Problem
Comb the records below for the string "orange" and copy each line where it turns up.

The data
== Segment start ==
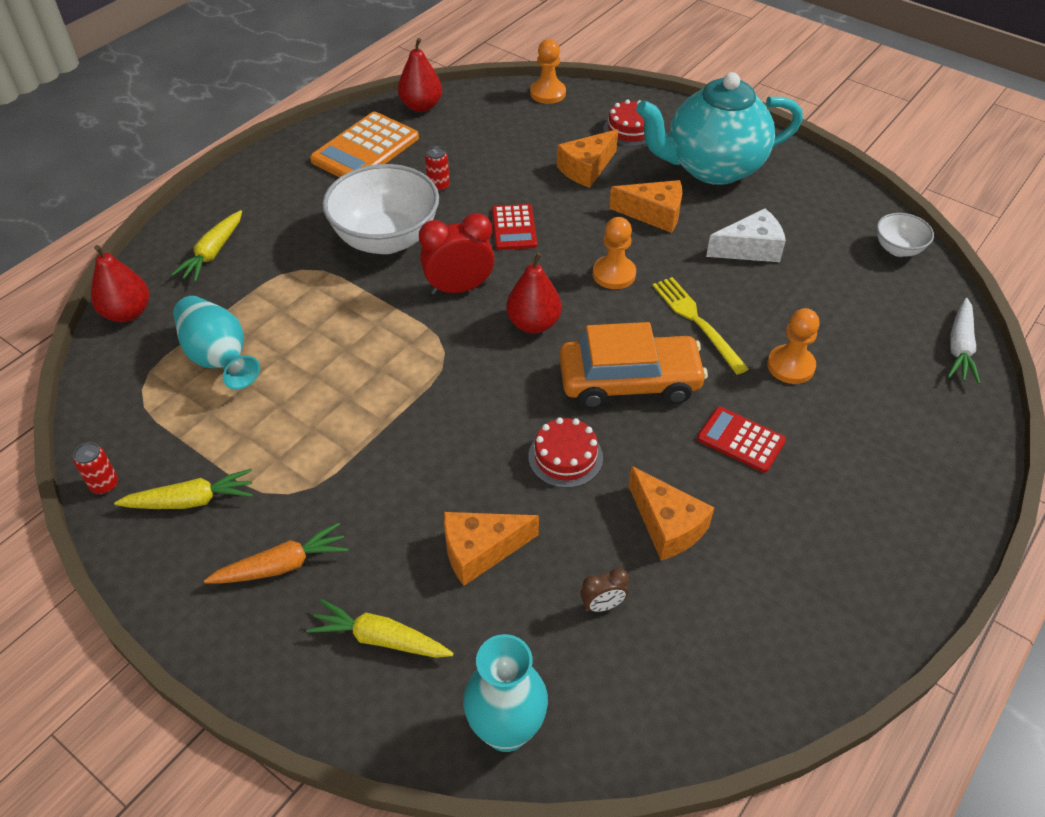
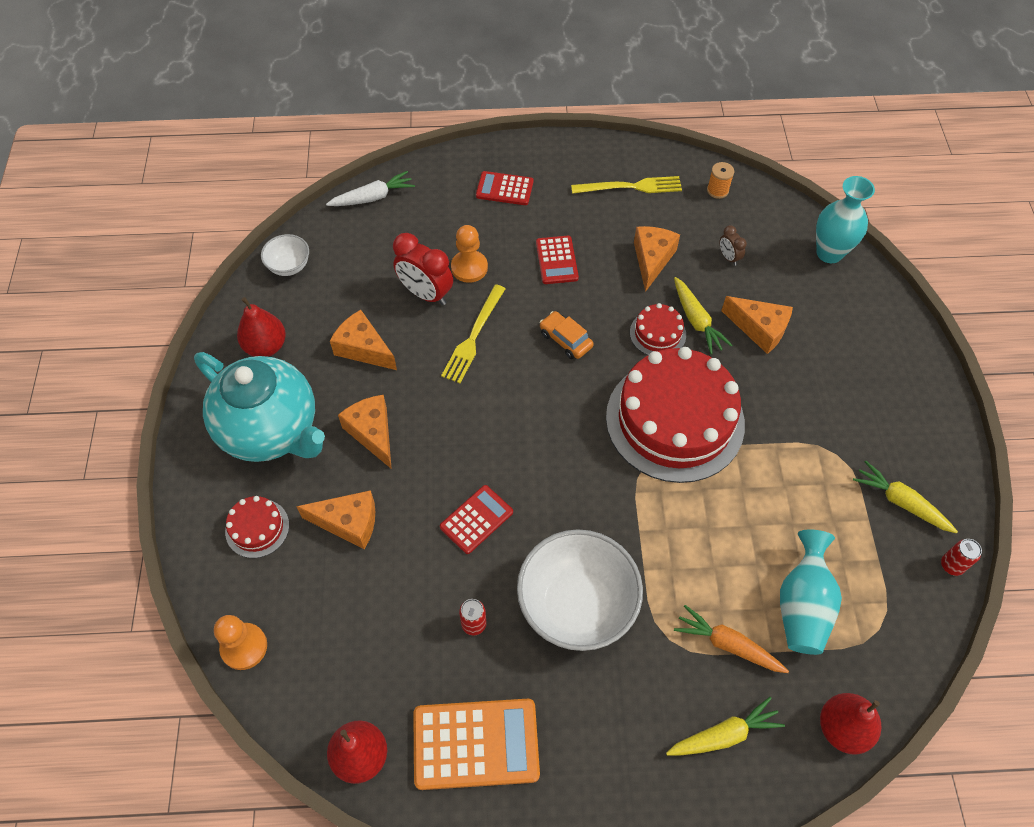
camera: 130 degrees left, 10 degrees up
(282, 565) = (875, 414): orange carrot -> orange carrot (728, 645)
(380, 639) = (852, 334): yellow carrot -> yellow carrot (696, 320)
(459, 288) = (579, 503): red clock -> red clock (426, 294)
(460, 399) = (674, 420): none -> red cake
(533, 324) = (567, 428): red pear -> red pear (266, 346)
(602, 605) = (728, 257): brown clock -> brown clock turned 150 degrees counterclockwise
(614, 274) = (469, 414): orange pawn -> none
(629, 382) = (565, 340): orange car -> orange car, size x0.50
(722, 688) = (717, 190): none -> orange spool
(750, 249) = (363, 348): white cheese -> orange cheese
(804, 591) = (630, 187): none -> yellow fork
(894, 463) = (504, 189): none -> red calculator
== Segment end ==
Written reply
(282, 565) = (875, 414): orange carrot -> orange carrot (728, 645)
(614, 274) = (469, 414): orange pawn -> none
(629, 382) = (565, 340): orange car -> orange car, size x0.50
(722, 688) = (717, 190): none -> orange spool
(750, 249) = (363, 348): white cheese -> orange cheese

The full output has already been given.